▶ Information provided:
□ □ □ □
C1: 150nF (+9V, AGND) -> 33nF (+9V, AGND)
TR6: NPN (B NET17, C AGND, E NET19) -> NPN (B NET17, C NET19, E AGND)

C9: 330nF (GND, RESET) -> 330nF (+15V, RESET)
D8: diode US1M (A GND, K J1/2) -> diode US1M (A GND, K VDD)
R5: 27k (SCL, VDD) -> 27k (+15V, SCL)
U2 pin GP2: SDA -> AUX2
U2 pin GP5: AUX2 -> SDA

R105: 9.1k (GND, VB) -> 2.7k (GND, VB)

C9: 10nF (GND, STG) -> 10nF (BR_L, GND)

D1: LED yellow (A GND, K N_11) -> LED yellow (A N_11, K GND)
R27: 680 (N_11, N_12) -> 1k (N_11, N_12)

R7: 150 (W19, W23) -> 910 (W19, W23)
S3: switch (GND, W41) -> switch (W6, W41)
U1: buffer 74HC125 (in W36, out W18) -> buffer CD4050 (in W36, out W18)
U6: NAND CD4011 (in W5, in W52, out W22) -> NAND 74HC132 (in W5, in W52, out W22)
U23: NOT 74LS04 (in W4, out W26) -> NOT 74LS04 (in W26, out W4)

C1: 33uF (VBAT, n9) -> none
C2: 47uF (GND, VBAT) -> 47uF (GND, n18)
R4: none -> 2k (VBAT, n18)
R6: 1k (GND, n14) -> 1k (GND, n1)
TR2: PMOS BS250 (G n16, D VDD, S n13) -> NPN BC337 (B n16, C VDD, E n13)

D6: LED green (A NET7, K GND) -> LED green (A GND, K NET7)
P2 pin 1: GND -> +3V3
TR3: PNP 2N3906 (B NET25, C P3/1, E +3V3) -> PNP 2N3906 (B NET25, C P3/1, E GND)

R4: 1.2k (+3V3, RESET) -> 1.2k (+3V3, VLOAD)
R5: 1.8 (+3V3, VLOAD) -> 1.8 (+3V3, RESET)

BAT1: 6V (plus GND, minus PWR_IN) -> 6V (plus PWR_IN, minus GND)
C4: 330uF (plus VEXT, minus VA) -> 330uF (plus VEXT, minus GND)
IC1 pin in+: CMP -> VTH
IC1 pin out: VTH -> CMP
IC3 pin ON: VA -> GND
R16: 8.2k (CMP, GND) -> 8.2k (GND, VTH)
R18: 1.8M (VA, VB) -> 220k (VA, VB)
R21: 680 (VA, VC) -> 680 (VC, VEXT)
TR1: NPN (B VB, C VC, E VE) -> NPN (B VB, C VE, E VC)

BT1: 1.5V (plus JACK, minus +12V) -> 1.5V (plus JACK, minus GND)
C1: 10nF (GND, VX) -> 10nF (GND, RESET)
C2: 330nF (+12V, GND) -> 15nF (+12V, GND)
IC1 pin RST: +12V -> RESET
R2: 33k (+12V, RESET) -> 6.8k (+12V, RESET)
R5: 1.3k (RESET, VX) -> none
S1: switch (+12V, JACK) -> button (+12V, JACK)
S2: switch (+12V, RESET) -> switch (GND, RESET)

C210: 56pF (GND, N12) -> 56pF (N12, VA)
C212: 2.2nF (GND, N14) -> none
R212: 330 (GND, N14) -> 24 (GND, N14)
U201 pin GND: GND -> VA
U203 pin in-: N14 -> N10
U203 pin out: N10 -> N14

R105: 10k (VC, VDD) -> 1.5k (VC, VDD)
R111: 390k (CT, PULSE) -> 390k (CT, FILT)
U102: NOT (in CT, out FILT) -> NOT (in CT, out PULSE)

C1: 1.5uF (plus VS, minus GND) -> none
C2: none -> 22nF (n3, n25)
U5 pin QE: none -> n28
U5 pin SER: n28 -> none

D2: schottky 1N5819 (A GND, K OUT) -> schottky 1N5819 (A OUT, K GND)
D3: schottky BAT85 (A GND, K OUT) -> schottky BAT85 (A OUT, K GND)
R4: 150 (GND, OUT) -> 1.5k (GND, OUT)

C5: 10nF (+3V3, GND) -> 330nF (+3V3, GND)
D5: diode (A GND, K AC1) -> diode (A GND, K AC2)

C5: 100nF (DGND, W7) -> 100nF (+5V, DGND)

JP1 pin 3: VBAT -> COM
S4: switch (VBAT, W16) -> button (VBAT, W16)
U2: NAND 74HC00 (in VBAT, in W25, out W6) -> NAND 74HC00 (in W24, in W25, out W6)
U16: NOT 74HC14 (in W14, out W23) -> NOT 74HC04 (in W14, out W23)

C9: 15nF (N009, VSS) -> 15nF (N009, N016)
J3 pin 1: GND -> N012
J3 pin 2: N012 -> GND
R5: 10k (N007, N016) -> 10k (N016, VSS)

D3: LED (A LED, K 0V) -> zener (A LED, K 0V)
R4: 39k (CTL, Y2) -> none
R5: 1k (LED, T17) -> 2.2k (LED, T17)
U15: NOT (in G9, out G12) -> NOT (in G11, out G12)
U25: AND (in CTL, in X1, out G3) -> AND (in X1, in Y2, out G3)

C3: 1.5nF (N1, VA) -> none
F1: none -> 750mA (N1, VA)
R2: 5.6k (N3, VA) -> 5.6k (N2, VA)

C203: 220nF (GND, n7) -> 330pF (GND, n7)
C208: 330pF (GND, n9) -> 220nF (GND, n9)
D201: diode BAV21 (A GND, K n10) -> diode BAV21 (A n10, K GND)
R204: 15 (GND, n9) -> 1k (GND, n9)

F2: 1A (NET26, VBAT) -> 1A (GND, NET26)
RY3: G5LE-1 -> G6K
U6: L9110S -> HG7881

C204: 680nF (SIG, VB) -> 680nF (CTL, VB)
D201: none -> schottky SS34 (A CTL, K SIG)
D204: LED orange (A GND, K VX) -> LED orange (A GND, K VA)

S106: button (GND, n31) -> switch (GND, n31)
□ □ □ □
▶ Exercise description: Filter the listing above by the word "NAND"; copy each line that passes.

▶ Reply:
U6: NAND CD4011 (in W5, in W52, out W22) -> NAND 74HC132 (in W5, in W52, out W22)
U2: NAND 74HC00 (in VBAT, in W25, out W6) -> NAND 74HC00 (in W24, in W25, out W6)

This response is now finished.